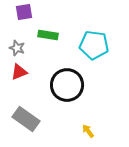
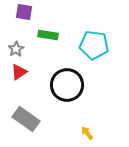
purple square: rotated 18 degrees clockwise
gray star: moved 1 px left, 1 px down; rotated 21 degrees clockwise
red triangle: rotated 12 degrees counterclockwise
yellow arrow: moved 1 px left, 2 px down
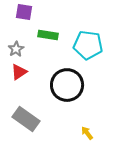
cyan pentagon: moved 6 px left
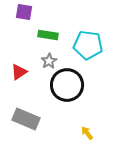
gray star: moved 33 px right, 12 px down
gray rectangle: rotated 12 degrees counterclockwise
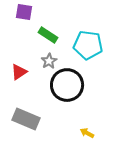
green rectangle: rotated 24 degrees clockwise
yellow arrow: rotated 24 degrees counterclockwise
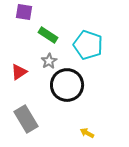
cyan pentagon: rotated 12 degrees clockwise
gray rectangle: rotated 36 degrees clockwise
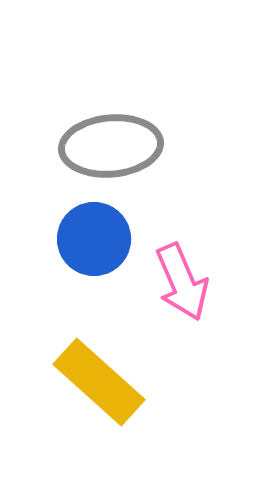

* _The problem_
Copy out every line of text from the records above word for word, in the same order, leaving out the pictures.

* _Answer below_
purple square: rotated 18 degrees clockwise
gray star: moved 1 px left, 1 px down; rotated 21 degrees clockwise
red triangle: rotated 12 degrees counterclockwise
yellow arrow: moved 1 px left, 2 px down
cyan pentagon: moved 6 px left
gray star: moved 33 px right, 12 px down
gray rectangle: rotated 12 degrees counterclockwise
green rectangle: rotated 24 degrees clockwise
yellow arrow: rotated 24 degrees counterclockwise
cyan pentagon: rotated 12 degrees clockwise
gray rectangle: rotated 36 degrees clockwise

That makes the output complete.